ENTRIES SUPPLIED below:
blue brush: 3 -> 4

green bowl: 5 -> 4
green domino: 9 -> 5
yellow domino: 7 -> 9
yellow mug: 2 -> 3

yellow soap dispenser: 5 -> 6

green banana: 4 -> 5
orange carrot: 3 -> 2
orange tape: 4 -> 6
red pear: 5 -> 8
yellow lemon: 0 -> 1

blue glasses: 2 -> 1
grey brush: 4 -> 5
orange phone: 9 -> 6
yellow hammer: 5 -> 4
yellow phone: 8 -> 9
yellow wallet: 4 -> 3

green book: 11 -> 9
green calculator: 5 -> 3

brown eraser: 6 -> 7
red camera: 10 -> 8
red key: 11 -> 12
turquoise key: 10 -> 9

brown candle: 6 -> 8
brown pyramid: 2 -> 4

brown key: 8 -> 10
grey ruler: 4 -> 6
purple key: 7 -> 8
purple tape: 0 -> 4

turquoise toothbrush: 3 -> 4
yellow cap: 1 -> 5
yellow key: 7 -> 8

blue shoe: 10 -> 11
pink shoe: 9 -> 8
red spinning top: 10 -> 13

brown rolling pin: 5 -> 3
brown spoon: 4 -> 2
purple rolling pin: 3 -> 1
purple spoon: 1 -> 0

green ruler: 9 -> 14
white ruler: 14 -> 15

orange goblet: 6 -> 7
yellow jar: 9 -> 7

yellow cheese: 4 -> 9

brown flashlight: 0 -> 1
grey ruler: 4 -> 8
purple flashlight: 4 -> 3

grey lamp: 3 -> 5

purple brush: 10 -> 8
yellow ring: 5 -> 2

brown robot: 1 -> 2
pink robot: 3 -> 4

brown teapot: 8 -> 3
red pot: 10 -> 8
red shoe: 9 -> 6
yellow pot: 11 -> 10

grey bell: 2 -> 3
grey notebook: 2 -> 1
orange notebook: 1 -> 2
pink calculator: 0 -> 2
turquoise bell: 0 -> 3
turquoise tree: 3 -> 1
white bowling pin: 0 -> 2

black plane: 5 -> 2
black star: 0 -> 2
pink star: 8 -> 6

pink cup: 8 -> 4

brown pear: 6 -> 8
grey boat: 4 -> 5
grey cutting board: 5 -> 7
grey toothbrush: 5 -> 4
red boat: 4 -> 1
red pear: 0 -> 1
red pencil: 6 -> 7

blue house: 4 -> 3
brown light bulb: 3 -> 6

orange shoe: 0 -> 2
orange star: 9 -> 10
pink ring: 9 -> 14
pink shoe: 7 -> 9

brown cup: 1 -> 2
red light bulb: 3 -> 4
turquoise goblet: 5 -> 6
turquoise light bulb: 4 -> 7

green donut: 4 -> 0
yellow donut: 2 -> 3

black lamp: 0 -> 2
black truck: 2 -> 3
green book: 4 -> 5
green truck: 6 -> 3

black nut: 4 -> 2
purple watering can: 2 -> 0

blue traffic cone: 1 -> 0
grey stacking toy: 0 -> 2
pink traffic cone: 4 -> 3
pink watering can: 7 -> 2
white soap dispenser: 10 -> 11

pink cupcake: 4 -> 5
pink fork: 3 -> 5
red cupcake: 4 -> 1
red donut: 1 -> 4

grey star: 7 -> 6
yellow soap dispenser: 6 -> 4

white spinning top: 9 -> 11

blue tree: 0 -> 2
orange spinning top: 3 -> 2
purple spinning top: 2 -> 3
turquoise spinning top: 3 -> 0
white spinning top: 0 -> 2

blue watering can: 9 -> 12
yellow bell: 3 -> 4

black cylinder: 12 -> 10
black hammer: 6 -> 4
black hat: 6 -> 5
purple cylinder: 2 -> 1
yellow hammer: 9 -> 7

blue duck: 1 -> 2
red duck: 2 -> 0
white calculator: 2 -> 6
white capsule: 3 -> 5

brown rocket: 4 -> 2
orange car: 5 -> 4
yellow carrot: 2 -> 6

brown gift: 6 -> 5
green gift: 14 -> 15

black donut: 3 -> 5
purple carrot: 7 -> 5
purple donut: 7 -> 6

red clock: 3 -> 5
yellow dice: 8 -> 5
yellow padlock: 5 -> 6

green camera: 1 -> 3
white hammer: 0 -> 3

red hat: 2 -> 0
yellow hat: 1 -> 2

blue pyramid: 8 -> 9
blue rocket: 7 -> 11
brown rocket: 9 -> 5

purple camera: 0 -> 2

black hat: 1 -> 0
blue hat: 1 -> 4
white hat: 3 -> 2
End of ENTRIES SUPPLIED.
__DESCRIPTION OF THE TASK__. Write the listing out again, exactly as shown above.

__RESPONSE BOX__.
blue brush: 3 -> 4

green bowl: 5 -> 4
green domino: 9 -> 5
yellow domino: 7 -> 9
yellow mug: 2 -> 3

yellow soap dispenser: 5 -> 6

green banana: 4 -> 5
orange carrot: 3 -> 2
orange tape: 4 -> 6
red pear: 5 -> 8
yellow lemon: 0 -> 1

blue glasses: 2 -> 1
grey brush: 4 -> 5
orange phone: 9 -> 6
yellow hammer: 5 -> 4
yellow phone: 8 -> 9
yellow wallet: 4 -> 3

green book: 11 -> 9
green calculator: 5 -> 3

brown eraser: 6 -> 7
red camera: 10 -> 8
red key: 11 -> 12
turquoise key: 10 -> 9

brown candle: 6 -> 8
brown pyramid: 2 -> 4

brown key: 8 -> 10
grey ruler: 4 -> 6
purple key: 7 -> 8
purple tape: 0 -> 4

turquoise toothbrush: 3 -> 4
yellow cap: 1 -> 5
yellow key: 7 -> 8

blue shoe: 10 -> 11
pink shoe: 9 -> 8
red spinning top: 10 -> 13

brown rolling pin: 5 -> 3
brown spoon: 4 -> 2
purple rolling pin: 3 -> 1
purple spoon: 1 -> 0

green ruler: 9 -> 14
white ruler: 14 -> 15

orange goblet: 6 -> 7
yellow jar: 9 -> 7

yellow cheese: 4 -> 9

brown flashlight: 0 -> 1
grey ruler: 4 -> 8
purple flashlight: 4 -> 3

grey lamp: 3 -> 5

purple brush: 10 -> 8
yellow ring: 5 -> 2

brown robot: 1 -> 2
pink robot: 3 -> 4

brown teapot: 8 -> 3
red pot: 10 -> 8
red shoe: 9 -> 6
yellow pot: 11 -> 10

grey bell: 2 -> 3
grey notebook: 2 -> 1
orange notebook: 1 -> 2
pink calculator: 0 -> 2
turquoise bell: 0 -> 3
turquoise tree: 3 -> 1
white bowling pin: 0 -> 2

black plane: 5 -> 2
black star: 0 -> 2
pink star: 8 -> 6

pink cup: 8 -> 4

brown pear: 6 -> 8
grey boat: 4 -> 5
grey cutting board: 5 -> 7
grey toothbrush: 5 -> 4
red boat: 4 -> 1
red pear: 0 -> 1
red pencil: 6 -> 7

blue house: 4 -> 3
brown light bulb: 3 -> 6

orange shoe: 0 -> 2
orange star: 9 -> 10
pink ring: 9 -> 14
pink shoe: 7 -> 9

brown cup: 1 -> 2
red light bulb: 3 -> 4
turquoise goblet: 5 -> 6
turquoise light bulb: 4 -> 7

green donut: 4 -> 0
yellow donut: 2 -> 3

black lamp: 0 -> 2
black truck: 2 -> 3
green book: 4 -> 5
green truck: 6 -> 3

black nut: 4 -> 2
purple watering can: 2 -> 0

blue traffic cone: 1 -> 0
grey stacking toy: 0 -> 2
pink traffic cone: 4 -> 3
pink watering can: 7 -> 2
white soap dispenser: 10 -> 11

pink cupcake: 4 -> 5
pink fork: 3 -> 5
red cupcake: 4 -> 1
red donut: 1 -> 4

grey star: 7 -> 6
yellow soap dispenser: 6 -> 4

white spinning top: 9 -> 11

blue tree: 0 -> 2
orange spinning top: 3 -> 2
purple spinning top: 2 -> 3
turquoise spinning top: 3 -> 0
white spinning top: 0 -> 2

blue watering can: 9 -> 12
yellow bell: 3 -> 4

black cylinder: 12 -> 10
black hammer: 6 -> 4
black hat: 6 -> 5
purple cylinder: 2 -> 1
yellow hammer: 9 -> 7

blue duck: 1 -> 2
red duck: 2 -> 0
white calculator: 2 -> 6
white capsule: 3 -> 5

brown rocket: 4 -> 2
orange car: 5 -> 4
yellow carrot: 2 -> 6

brown gift: 6 -> 5
green gift: 14 -> 15

black donut: 3 -> 5
purple carrot: 7 -> 5
purple donut: 7 -> 6

red clock: 3 -> 5
yellow dice: 8 -> 5
yellow padlock: 5 -> 6

green camera: 1 -> 3
white hammer: 0 -> 3

red hat: 2 -> 0
yellow hat: 1 -> 2

blue pyramid: 8 -> 9
blue rocket: 7 -> 11
brown rocket: 9 -> 5

purple camera: 0 -> 2

black hat: 1 -> 0
blue hat: 1 -> 4
white hat: 3 -> 2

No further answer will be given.